#### SOURCE INFORMATION:

┄┄┄┄┄┄

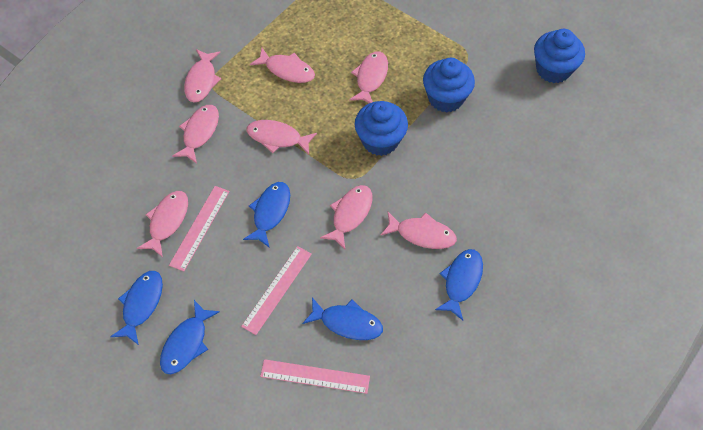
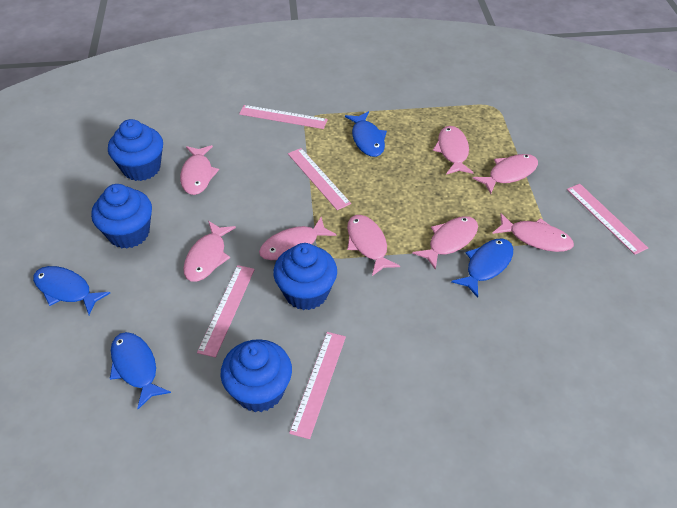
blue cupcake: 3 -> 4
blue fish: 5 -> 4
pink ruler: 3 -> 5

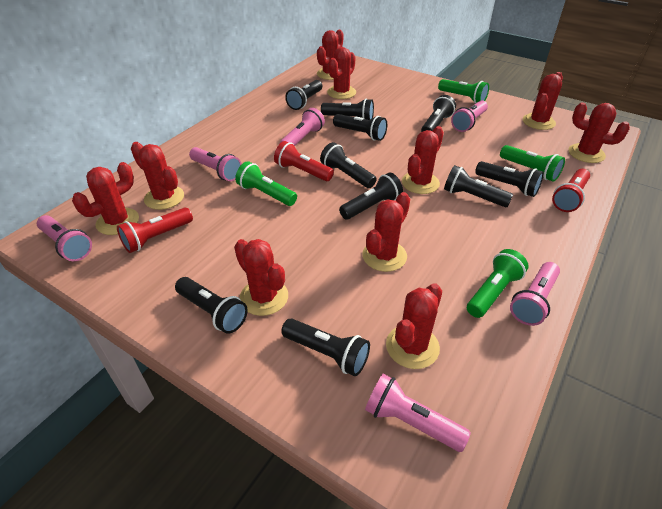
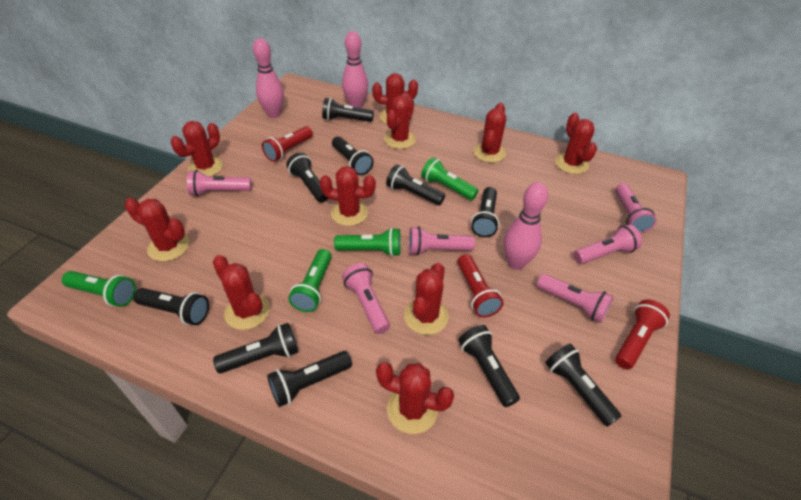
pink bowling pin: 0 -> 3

┄┄┄┄┄┄

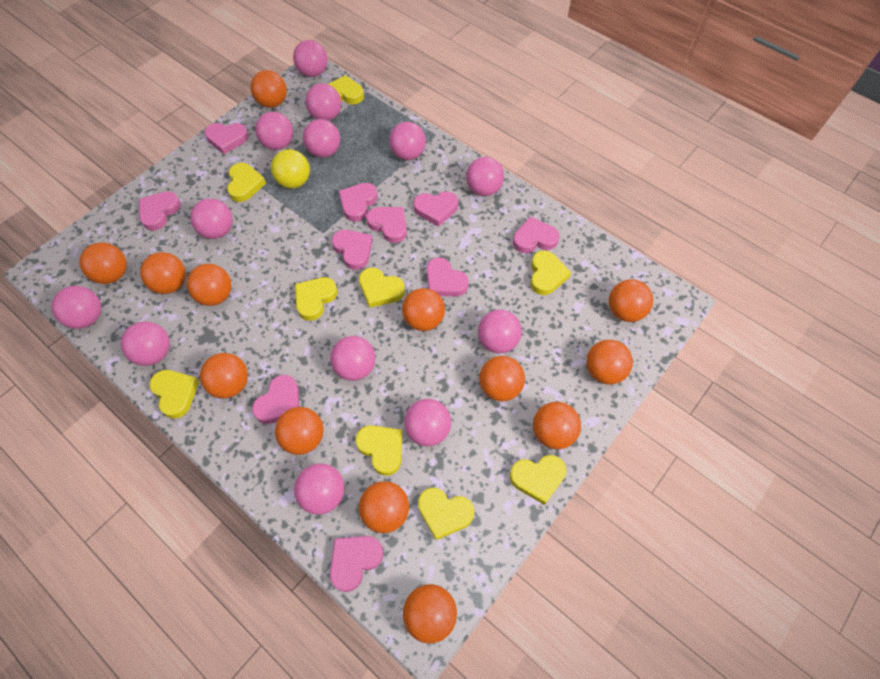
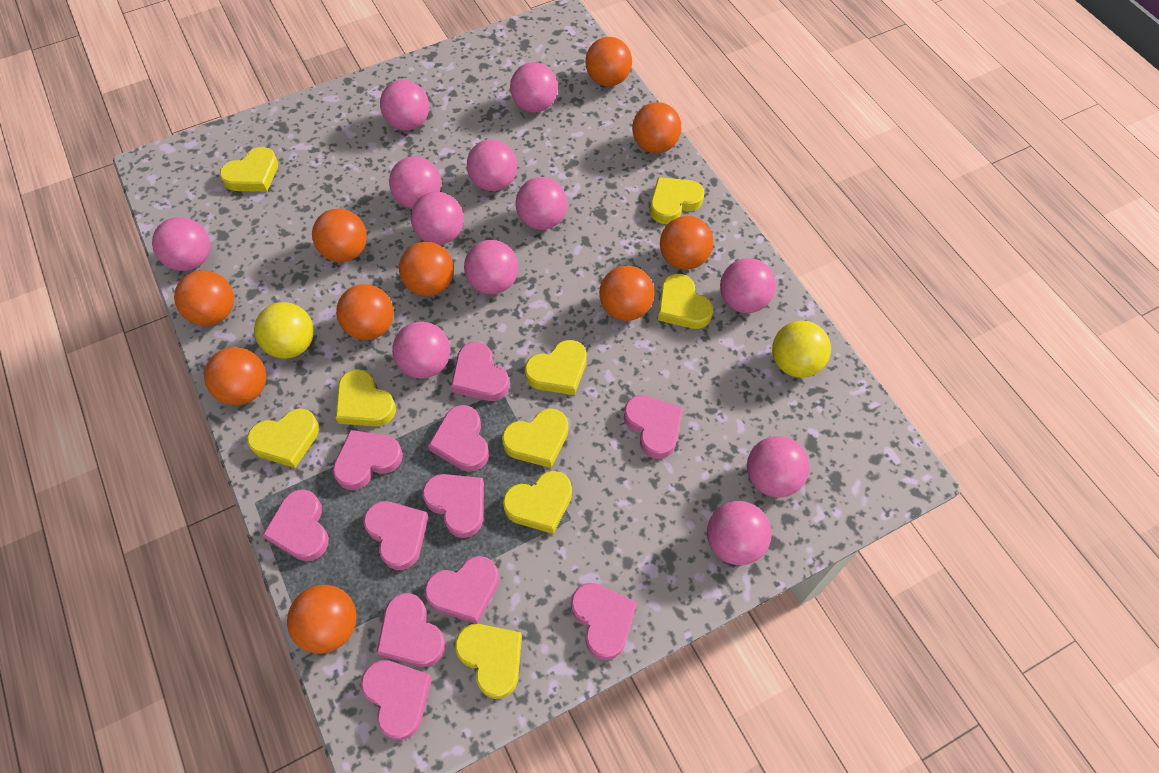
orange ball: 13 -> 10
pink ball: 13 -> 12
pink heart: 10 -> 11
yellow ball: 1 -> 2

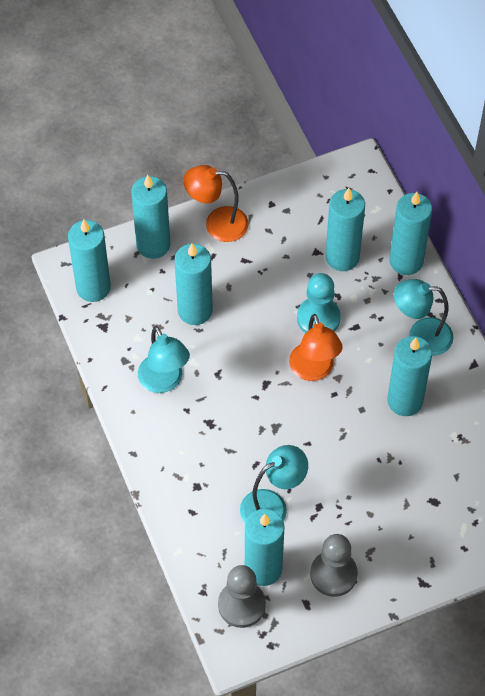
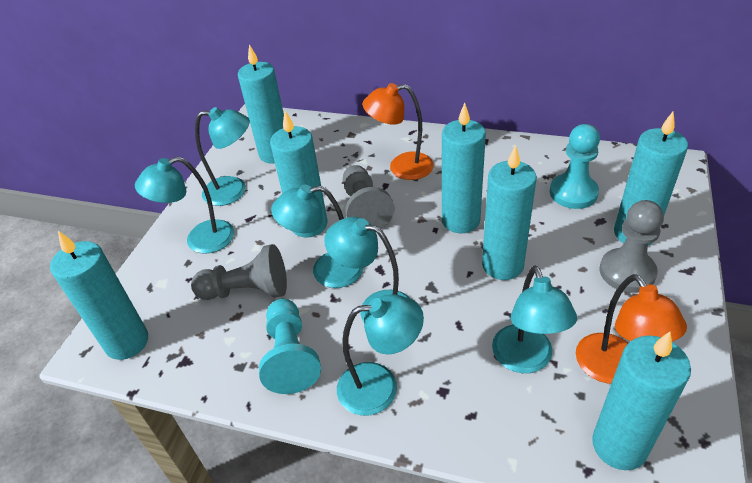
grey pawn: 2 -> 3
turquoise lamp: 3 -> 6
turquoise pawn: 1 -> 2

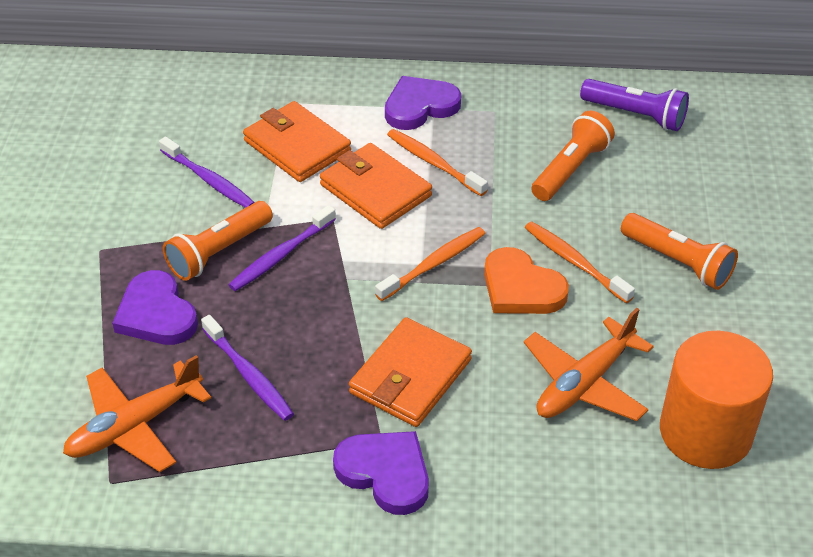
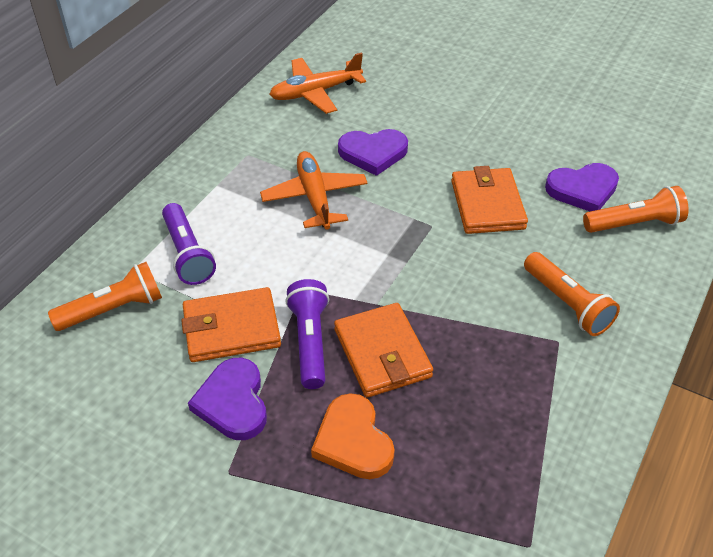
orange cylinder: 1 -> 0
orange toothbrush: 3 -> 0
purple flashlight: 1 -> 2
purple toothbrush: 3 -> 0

┄┄┄┄┄┄

#### ABOUT THIS TASK:
Out of the records above, return only the lines from the one with "turquoise lamp: 3 -> 6" through the one with "purple toothbrush: 3 -> 0", exactly, and none of the pictures.

#### TASK RESULT:
turquoise lamp: 3 -> 6
turquoise pawn: 1 -> 2

orange cylinder: 1 -> 0
orange toothbrush: 3 -> 0
purple flashlight: 1 -> 2
purple toothbrush: 3 -> 0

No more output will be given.